**Source records:**

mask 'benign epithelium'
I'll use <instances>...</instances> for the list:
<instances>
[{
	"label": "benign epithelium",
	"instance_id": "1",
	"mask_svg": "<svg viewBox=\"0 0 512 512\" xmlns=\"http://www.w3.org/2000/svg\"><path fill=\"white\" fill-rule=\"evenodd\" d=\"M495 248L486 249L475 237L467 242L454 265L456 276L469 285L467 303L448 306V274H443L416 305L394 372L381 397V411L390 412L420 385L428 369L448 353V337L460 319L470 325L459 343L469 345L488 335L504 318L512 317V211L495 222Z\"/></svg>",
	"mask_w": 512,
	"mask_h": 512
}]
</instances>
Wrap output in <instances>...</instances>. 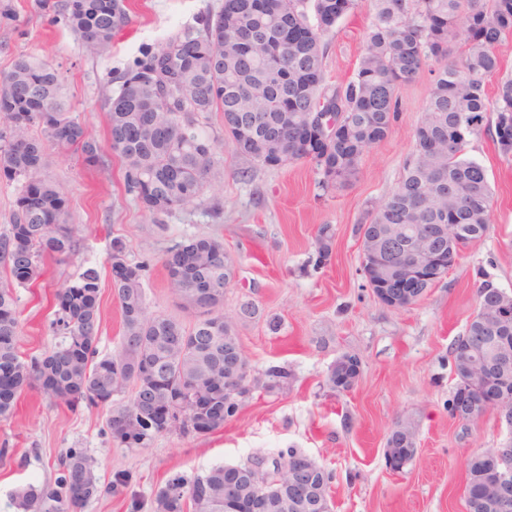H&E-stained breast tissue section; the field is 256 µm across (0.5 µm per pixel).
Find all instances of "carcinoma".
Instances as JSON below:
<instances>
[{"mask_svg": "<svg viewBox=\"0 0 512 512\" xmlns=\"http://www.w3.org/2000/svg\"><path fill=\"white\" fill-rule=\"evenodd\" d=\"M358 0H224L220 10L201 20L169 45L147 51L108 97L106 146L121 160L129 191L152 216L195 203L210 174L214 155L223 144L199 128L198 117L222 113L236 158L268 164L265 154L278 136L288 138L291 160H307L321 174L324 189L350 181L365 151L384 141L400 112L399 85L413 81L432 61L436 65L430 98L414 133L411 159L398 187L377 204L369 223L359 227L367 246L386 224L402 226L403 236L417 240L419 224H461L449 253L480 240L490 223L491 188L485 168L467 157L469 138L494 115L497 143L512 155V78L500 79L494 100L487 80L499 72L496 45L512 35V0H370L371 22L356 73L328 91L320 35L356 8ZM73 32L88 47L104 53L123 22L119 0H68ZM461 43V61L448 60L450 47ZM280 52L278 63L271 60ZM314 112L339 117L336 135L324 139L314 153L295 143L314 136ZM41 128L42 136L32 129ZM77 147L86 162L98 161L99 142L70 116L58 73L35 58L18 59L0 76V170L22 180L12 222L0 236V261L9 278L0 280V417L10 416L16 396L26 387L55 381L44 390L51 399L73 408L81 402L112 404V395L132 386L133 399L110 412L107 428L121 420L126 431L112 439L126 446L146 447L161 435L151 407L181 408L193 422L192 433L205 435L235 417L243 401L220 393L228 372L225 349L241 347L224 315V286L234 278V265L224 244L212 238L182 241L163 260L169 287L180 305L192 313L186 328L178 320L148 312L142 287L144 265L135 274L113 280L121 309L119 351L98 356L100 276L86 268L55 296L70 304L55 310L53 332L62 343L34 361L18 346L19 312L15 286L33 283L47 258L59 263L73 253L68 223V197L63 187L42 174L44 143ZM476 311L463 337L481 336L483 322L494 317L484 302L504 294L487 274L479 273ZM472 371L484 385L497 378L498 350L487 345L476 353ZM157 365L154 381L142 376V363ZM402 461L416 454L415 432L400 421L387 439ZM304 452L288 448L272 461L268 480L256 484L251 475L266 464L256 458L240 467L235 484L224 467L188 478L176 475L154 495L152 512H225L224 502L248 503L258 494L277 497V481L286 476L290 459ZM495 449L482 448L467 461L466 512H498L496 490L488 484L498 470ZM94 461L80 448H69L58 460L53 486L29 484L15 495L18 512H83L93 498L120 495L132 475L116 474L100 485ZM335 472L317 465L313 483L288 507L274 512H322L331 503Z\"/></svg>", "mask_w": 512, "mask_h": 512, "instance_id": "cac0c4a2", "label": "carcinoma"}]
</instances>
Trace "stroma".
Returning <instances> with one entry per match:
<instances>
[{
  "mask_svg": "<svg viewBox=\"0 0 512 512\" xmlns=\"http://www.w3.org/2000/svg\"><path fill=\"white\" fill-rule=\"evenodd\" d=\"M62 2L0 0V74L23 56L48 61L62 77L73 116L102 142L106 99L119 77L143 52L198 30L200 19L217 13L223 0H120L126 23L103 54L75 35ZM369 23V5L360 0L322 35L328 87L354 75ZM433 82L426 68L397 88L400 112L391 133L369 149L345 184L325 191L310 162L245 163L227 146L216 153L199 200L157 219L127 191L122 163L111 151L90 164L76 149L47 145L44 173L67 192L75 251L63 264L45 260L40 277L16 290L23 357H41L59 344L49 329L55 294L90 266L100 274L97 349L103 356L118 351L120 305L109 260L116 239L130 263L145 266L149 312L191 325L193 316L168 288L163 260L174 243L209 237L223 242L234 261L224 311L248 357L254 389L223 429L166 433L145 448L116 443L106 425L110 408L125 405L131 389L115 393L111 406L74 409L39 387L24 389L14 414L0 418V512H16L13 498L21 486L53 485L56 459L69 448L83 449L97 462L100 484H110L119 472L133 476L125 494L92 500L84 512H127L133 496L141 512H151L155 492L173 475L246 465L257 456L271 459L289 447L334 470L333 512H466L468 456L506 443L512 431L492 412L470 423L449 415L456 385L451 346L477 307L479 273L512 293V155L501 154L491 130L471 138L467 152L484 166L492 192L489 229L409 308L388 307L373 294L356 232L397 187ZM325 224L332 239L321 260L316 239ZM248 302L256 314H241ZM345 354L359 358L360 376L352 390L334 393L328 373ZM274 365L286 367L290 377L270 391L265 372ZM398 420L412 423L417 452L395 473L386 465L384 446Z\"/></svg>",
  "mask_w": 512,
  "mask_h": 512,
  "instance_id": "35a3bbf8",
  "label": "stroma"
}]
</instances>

**Exercise objective:**
Find every line holding the word "epithelium"; give their count and nothing else.

**Answer below:**
2